Itemized modification records:
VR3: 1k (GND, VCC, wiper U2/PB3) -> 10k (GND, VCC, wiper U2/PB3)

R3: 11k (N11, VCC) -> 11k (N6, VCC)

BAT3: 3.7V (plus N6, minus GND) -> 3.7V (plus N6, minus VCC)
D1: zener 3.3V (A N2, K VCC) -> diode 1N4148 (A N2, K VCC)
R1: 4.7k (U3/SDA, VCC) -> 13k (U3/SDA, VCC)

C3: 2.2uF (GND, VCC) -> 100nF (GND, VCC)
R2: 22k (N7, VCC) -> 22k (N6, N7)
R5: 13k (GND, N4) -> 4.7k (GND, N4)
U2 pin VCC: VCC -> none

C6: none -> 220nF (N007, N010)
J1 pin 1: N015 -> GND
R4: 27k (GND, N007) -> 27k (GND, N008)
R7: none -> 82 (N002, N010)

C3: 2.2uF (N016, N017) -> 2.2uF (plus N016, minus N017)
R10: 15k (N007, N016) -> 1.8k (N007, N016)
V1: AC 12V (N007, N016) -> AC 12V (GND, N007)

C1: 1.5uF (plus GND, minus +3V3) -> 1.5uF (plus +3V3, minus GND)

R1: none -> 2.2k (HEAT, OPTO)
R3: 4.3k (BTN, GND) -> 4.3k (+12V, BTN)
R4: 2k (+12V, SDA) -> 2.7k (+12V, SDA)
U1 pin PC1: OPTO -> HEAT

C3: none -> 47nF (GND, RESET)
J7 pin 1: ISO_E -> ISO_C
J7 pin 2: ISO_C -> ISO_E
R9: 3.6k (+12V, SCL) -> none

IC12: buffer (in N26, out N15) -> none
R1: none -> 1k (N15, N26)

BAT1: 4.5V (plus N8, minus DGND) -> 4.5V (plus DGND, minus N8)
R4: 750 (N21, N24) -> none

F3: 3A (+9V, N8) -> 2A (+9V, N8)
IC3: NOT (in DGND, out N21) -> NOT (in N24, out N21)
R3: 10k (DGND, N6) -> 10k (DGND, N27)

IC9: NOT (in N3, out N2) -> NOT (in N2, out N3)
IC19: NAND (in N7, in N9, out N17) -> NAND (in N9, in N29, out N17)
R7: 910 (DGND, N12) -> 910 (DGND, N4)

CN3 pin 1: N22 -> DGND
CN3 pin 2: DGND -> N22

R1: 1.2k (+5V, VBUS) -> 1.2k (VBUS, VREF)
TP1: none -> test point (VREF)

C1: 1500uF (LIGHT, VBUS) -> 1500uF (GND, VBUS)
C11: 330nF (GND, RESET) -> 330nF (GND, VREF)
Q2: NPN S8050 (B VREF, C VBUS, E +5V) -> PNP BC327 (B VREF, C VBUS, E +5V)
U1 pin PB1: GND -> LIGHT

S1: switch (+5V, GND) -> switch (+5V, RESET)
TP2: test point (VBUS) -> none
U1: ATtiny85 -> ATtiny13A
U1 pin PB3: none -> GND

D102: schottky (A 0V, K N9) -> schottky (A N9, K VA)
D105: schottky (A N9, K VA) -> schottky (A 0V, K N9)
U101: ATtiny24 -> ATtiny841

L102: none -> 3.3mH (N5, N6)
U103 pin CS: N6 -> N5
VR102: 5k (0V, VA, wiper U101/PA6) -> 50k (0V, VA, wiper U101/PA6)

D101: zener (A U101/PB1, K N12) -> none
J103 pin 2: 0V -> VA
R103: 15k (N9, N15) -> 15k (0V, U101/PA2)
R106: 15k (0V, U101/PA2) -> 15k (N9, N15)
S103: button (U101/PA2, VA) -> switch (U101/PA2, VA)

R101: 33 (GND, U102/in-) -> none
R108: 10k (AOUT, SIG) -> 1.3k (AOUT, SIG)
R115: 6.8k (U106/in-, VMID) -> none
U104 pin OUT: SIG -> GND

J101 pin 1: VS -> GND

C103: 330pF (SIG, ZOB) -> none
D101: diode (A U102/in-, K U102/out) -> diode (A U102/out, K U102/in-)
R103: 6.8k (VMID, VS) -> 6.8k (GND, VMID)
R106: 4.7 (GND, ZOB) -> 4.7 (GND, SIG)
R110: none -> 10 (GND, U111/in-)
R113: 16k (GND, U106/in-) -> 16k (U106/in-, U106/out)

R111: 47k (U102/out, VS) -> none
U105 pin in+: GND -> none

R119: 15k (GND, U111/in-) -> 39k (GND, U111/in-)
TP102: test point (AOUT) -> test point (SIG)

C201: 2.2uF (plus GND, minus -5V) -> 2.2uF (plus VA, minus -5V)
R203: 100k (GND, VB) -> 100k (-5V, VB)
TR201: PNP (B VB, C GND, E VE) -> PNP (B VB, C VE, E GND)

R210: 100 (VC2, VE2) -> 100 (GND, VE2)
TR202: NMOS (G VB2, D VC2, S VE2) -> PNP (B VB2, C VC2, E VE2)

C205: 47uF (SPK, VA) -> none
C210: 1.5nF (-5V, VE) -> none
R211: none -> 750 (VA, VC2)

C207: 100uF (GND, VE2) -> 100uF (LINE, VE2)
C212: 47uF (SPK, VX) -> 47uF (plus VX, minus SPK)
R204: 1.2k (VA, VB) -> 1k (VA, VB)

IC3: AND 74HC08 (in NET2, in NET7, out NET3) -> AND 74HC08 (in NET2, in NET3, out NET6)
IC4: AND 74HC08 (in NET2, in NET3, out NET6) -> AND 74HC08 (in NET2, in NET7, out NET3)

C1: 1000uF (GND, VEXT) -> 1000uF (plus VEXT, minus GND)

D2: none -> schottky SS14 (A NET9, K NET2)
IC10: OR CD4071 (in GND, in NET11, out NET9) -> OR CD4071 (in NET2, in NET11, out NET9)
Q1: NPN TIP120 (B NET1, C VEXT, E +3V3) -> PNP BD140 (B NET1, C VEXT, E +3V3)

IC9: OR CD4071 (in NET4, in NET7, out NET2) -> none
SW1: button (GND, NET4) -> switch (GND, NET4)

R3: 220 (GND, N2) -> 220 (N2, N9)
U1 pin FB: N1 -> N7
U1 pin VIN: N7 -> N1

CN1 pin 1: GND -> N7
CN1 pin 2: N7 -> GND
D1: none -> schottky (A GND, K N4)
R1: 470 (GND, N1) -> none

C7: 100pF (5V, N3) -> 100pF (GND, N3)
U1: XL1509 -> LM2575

◆ EXERCISE AIM:
Wherever the word "VMID" occurs in the data, copy that whole line.

◆ RESPONSE:
R115: 6.8k (U106/in-, VMID) -> none
R103: 6.8k (VMID, VS) -> 6.8k (GND, VMID)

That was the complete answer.